::: ENTRIES SHOWN

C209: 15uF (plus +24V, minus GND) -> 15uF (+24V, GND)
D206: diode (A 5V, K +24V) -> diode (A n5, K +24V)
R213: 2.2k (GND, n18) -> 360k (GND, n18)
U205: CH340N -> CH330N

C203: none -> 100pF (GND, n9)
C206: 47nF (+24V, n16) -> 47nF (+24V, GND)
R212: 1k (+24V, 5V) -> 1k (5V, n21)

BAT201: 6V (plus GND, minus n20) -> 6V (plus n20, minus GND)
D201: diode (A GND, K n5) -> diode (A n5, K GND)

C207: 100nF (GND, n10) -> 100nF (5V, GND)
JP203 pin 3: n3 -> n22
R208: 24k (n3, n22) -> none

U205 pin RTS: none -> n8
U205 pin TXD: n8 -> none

::::::
::: ENTRIES SHOWN

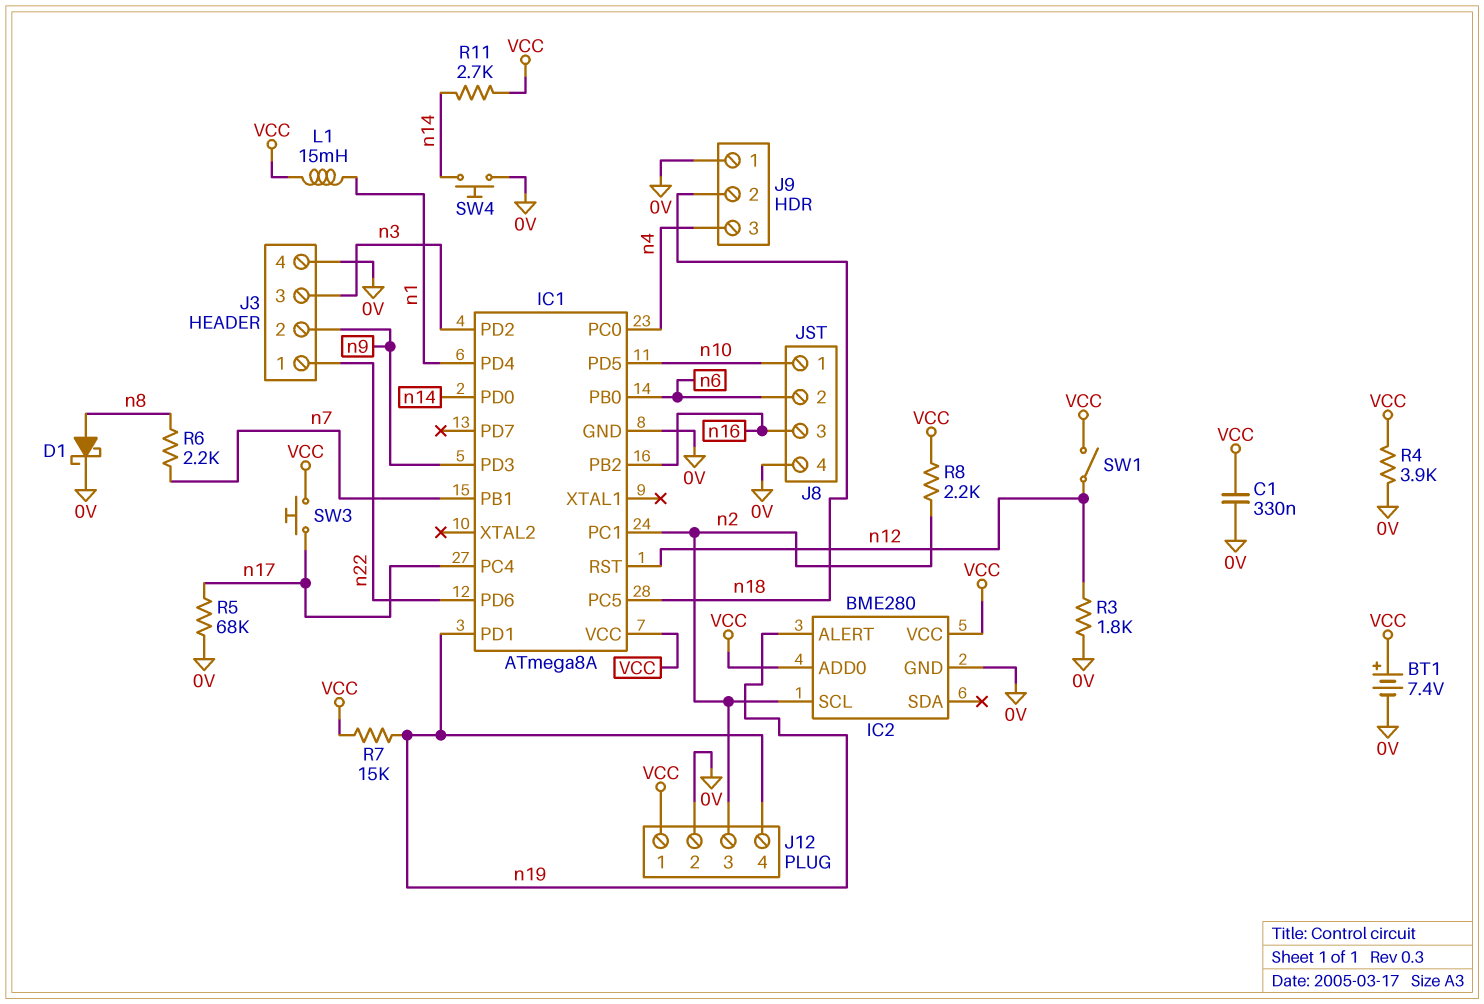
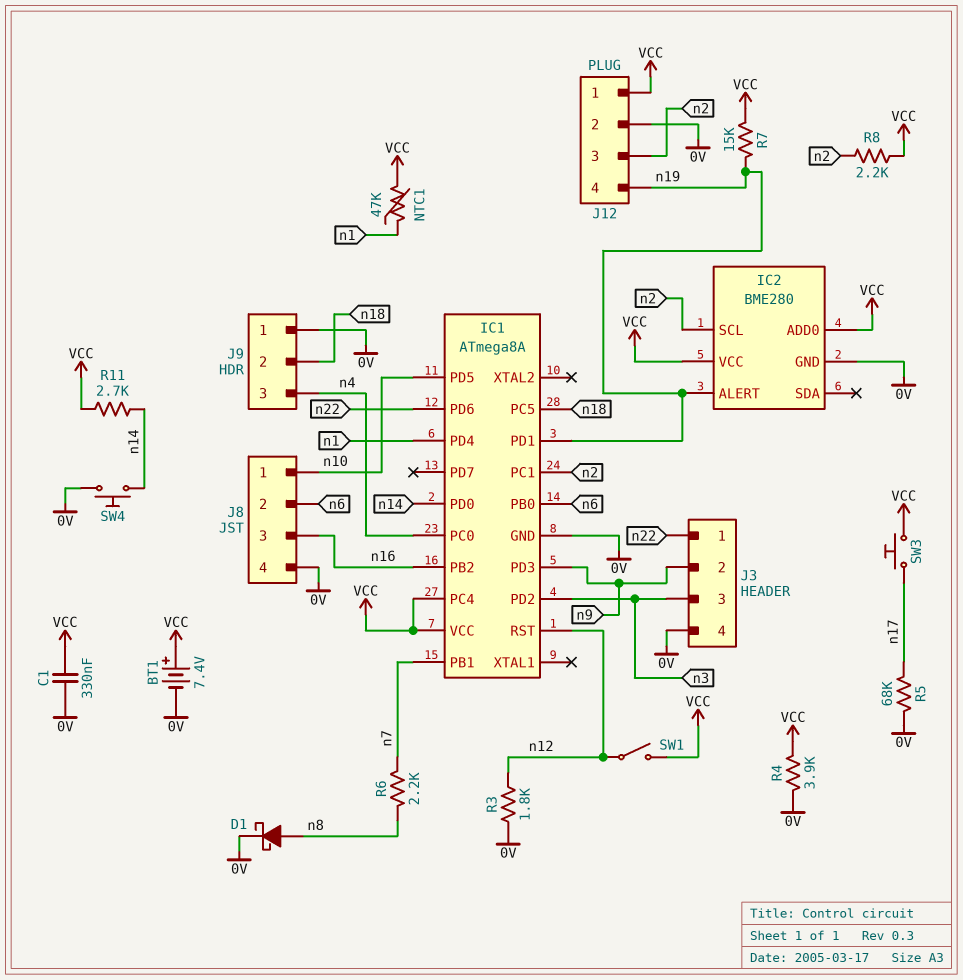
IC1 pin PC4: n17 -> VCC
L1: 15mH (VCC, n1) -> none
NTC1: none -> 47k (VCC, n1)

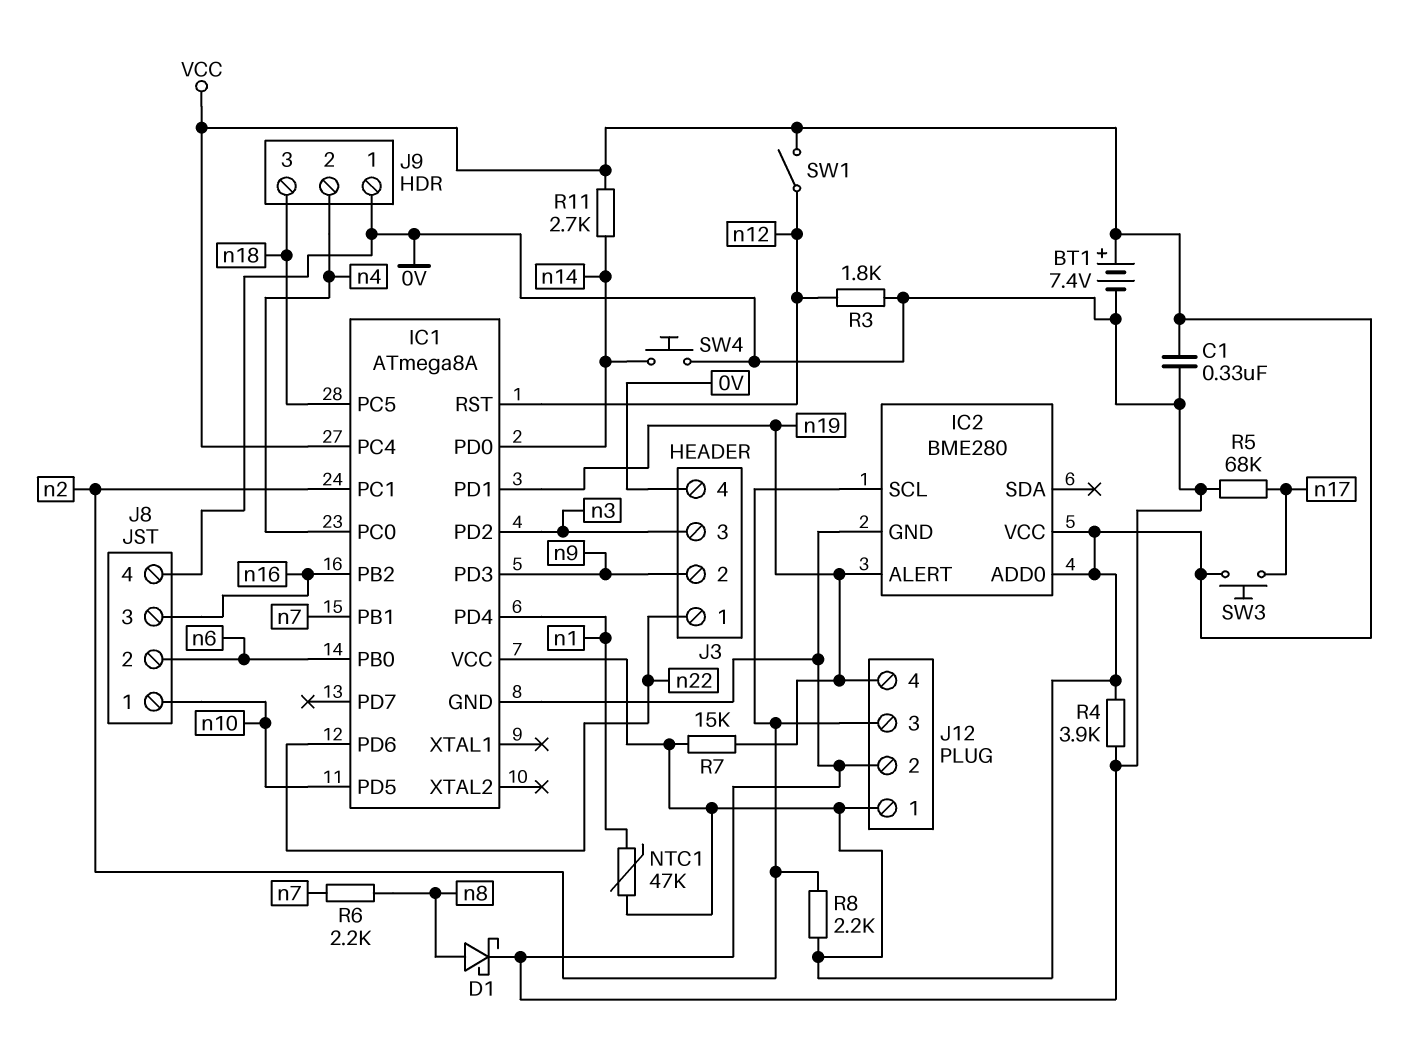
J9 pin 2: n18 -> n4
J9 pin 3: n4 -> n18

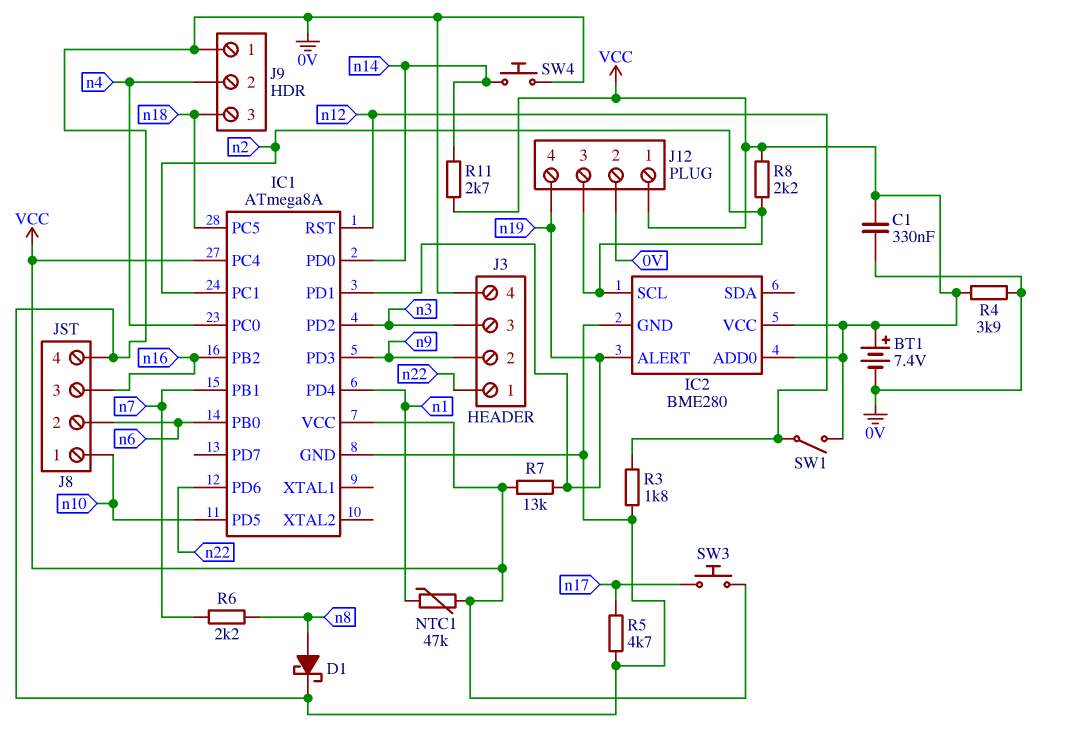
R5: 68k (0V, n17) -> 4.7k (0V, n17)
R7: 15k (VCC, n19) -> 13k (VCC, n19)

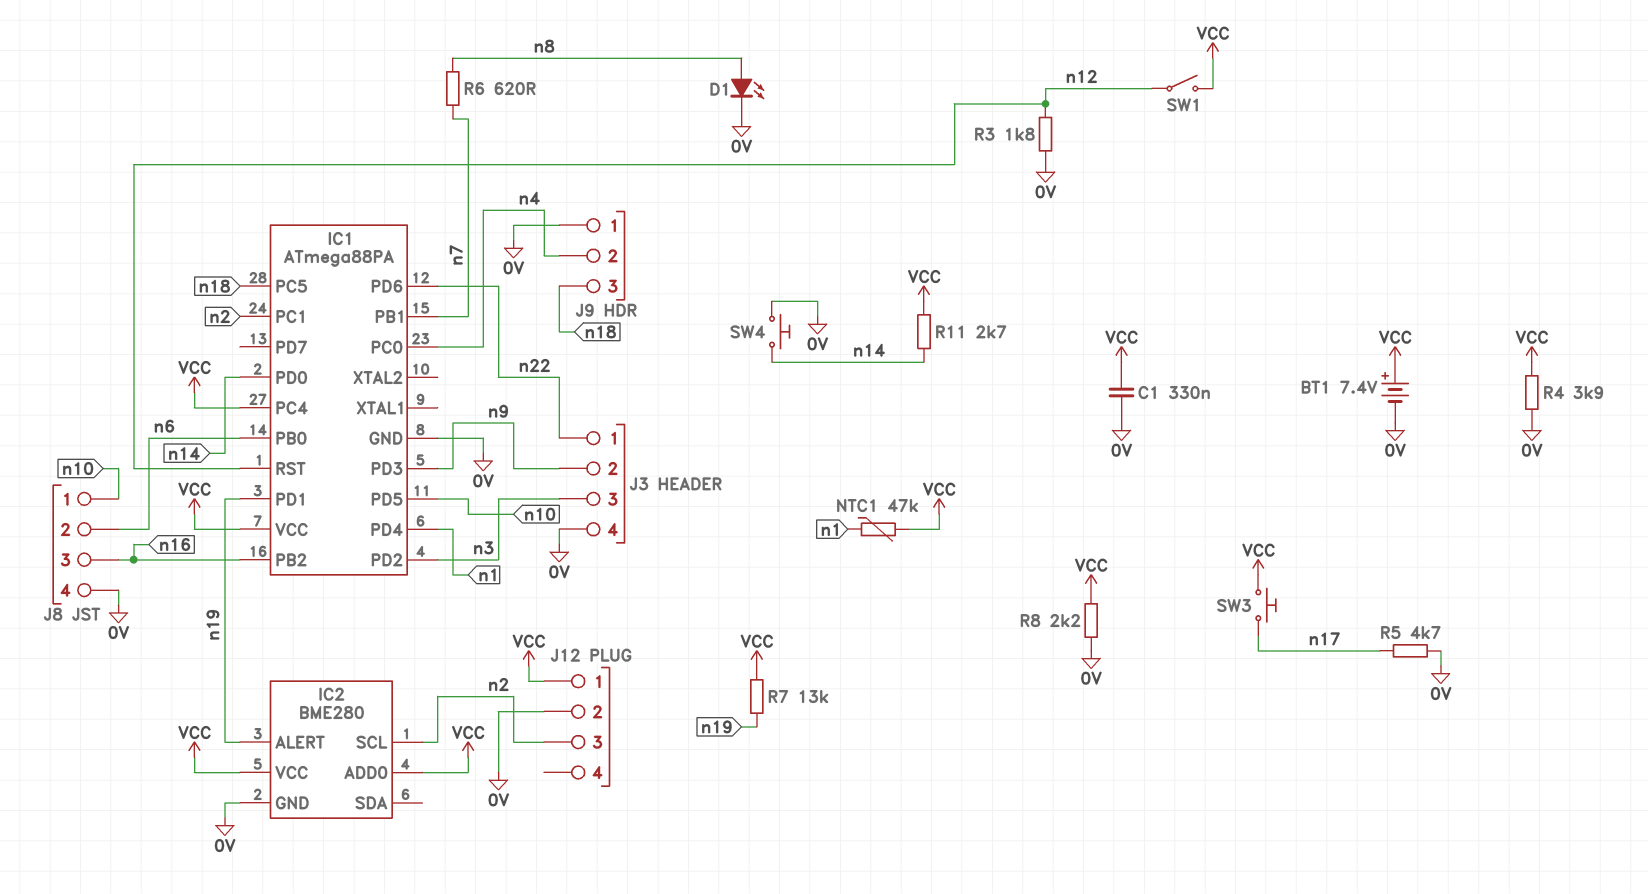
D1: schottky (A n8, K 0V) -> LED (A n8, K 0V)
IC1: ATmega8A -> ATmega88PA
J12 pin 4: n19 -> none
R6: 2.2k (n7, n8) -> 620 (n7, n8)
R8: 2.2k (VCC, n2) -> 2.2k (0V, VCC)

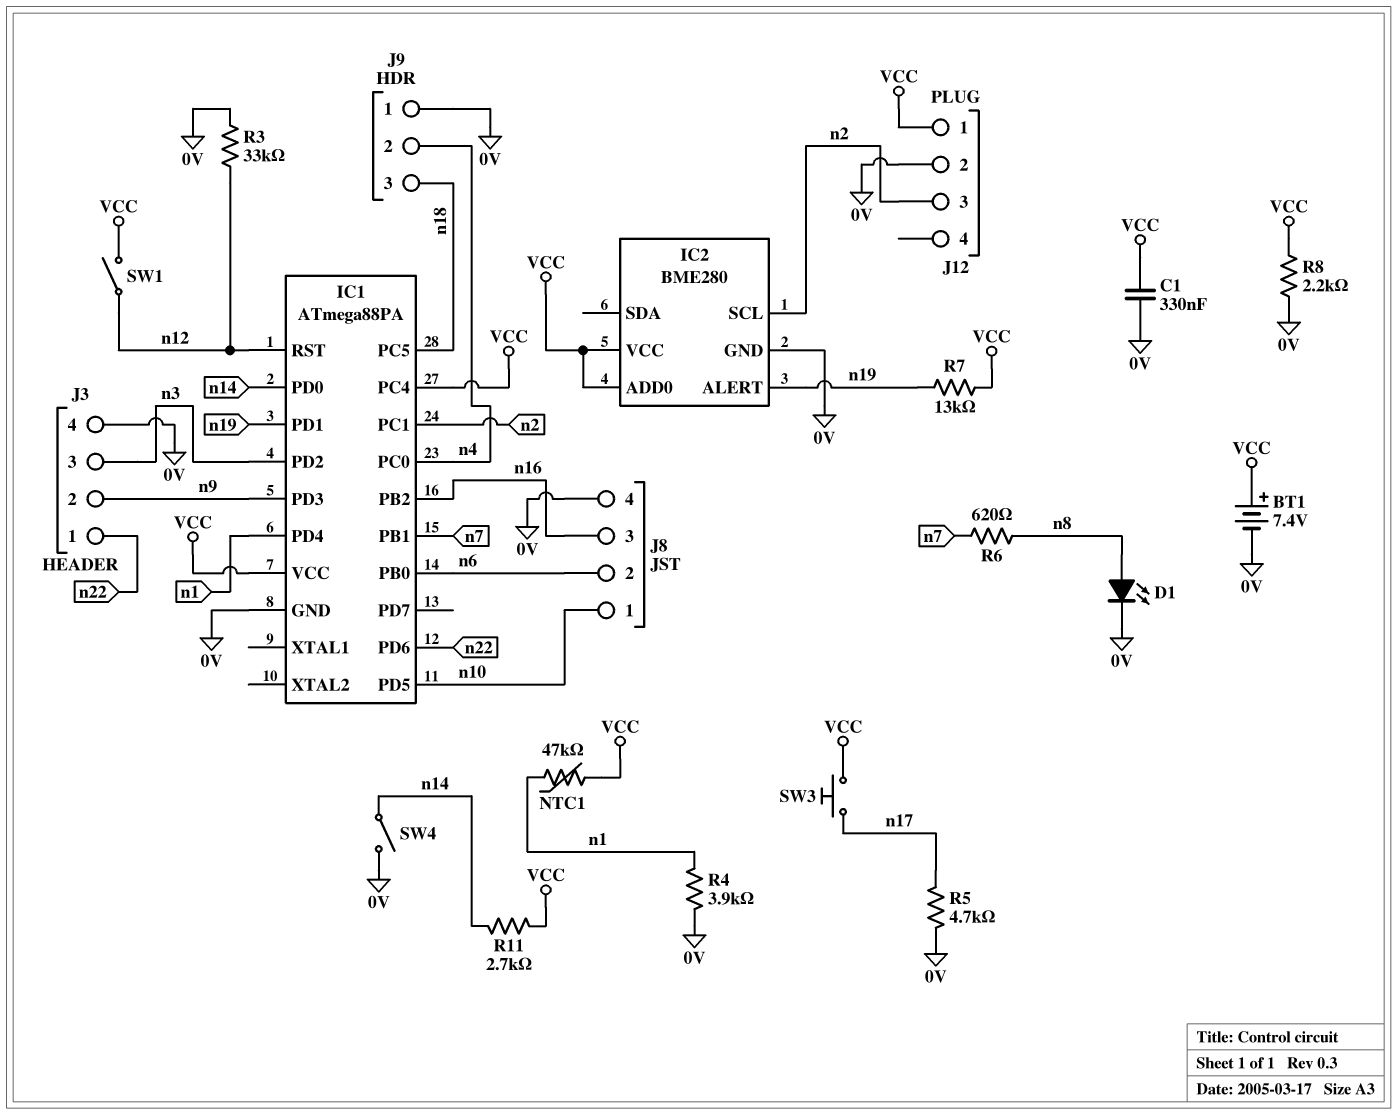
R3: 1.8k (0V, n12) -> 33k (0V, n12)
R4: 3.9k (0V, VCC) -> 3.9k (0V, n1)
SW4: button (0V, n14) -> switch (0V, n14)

::::::

» **EXERCISE DETAILS**
For this task, write out exactly the lines of the entries above, starting at the line with "BAT201: 6V (plus" and ending at the line with "U205 pin TXD: n8 -> none", both included, and no others.

» **WRITTEN RESPONSE**
BAT201: 6V (plus GND, minus n20) -> 6V (plus n20, minus GND)
D201: diode (A GND, K n5) -> diode (A n5, K GND)

C207: 100nF (GND, n10) -> 100nF (5V, GND)
JP203 pin 3: n3 -> n22
R208: 24k (n3, n22) -> none

U205 pin RTS: none -> n8
U205 pin TXD: n8 -> none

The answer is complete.